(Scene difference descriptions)
╭──

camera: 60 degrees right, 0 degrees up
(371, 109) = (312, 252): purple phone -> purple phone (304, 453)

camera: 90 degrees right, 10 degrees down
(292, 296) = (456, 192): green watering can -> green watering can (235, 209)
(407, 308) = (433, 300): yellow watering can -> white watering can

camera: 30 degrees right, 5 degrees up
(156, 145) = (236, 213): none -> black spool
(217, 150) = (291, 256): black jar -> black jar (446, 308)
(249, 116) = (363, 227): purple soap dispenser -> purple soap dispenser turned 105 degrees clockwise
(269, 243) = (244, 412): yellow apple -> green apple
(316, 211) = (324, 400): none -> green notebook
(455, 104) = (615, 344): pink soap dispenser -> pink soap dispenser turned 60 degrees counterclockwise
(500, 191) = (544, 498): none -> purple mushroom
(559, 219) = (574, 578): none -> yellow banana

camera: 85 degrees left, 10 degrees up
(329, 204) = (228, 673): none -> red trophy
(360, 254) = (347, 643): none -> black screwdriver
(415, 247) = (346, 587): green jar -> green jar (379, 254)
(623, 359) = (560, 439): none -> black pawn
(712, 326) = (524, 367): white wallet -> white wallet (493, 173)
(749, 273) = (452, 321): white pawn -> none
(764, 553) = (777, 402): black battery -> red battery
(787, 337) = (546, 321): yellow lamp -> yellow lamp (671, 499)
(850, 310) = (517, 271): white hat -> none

╰──

> **Problem requirements**:
Run a filter over the data above and keep each line that contains the word "purple".

> **Exercise output**:
(371, 109) = (312, 252): purple phone -> purple phone (304, 453)
(249, 116) = (363, 227): purple soap dispenser -> purple soap dispenser turned 105 degrees clockwise
(500, 191) = (544, 498): none -> purple mushroom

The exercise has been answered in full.